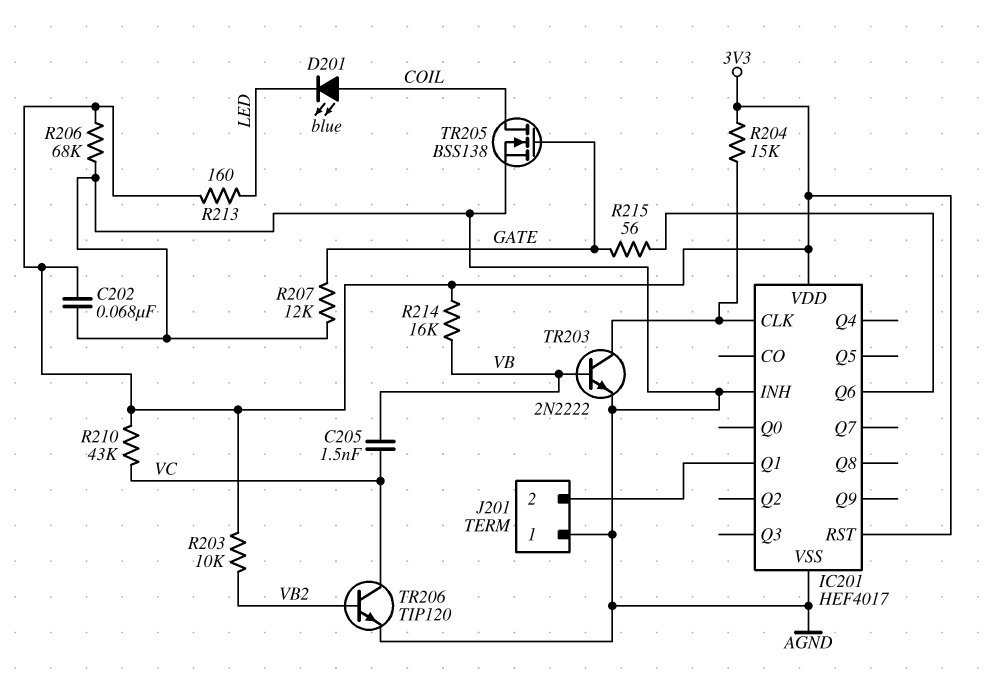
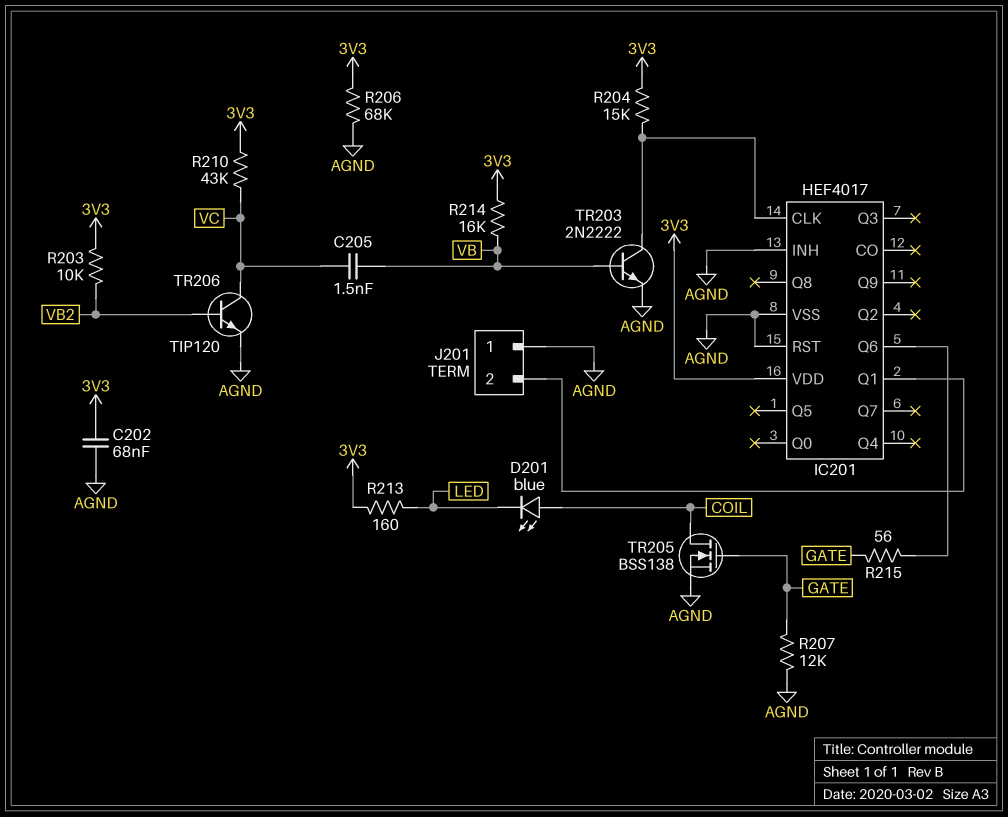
IC201 pin RST: 3V3 -> AGND

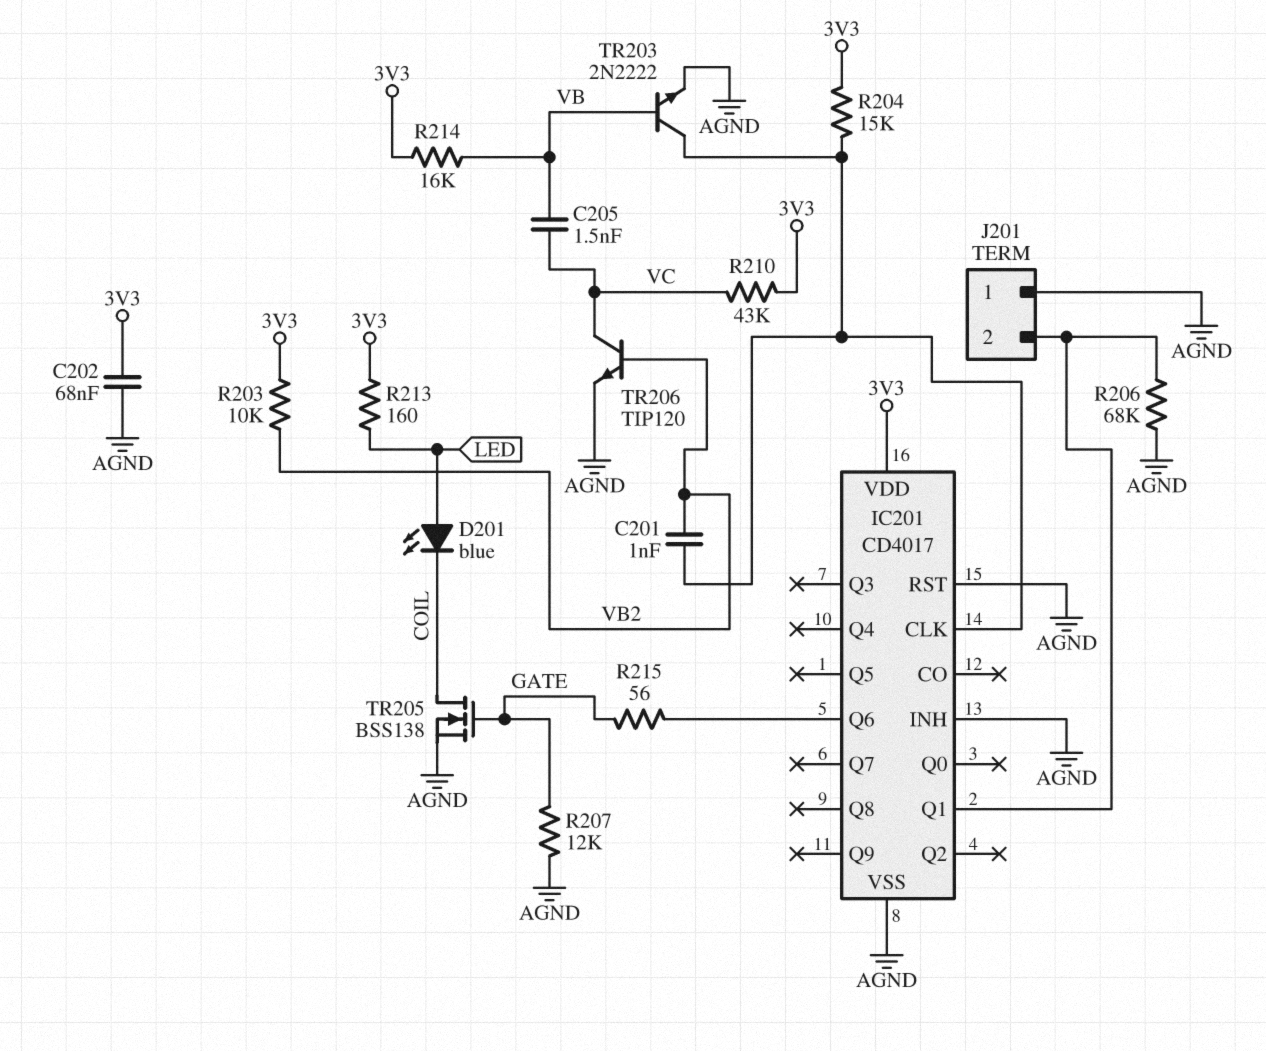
C201: none -> 1nF (IC201/CLK, VB2)
D201: LED blue (A COIL, K LED) -> LED blue (A LED, K COIL)
IC201: HEF4017 -> CD4017
R206: 68k (3V3, AGND) -> 68k (AGND, IC201/Q1)

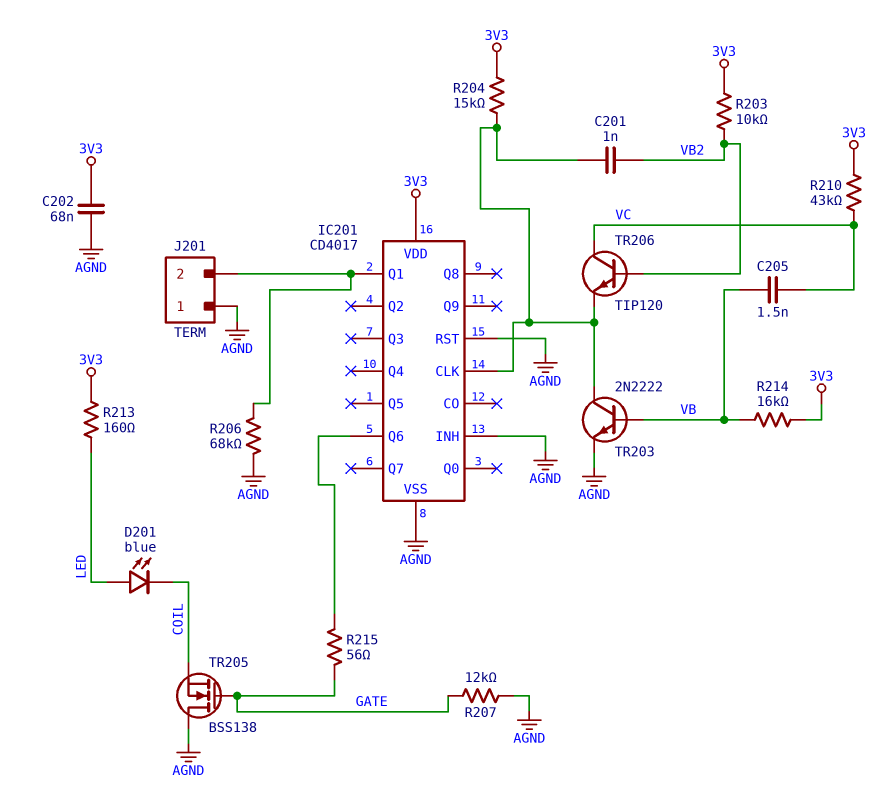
TR205: NMOS BSS138 (G GATE, D COIL, S AGND) -> NMOS BSS138 (G GATE, D AGND, S COIL)
TR206: NPN TIP120 (B VB2, C VC, E AGND) -> NPN TIP120 (B VB2, C VC, E IC201/CLK)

# [Your goal]
The expected output is the material above, repeated exactly and free of pictures.

# [Answer to this problem]
IC201 pin RST: 3V3 -> AGND

C201: none -> 1nF (IC201/CLK, VB2)
D201: LED blue (A COIL, K LED) -> LED blue (A LED, K COIL)
IC201: HEF4017 -> CD4017
R206: 68k (3V3, AGND) -> 68k (AGND, IC201/Q1)

TR205: NMOS BSS138 (G GATE, D COIL, S AGND) -> NMOS BSS138 (G GATE, D AGND, S COIL)
TR206: NPN TIP120 (B VB2, C VC, E AGND) -> NPN TIP120 (B VB2, C VC, E IC201/CLK)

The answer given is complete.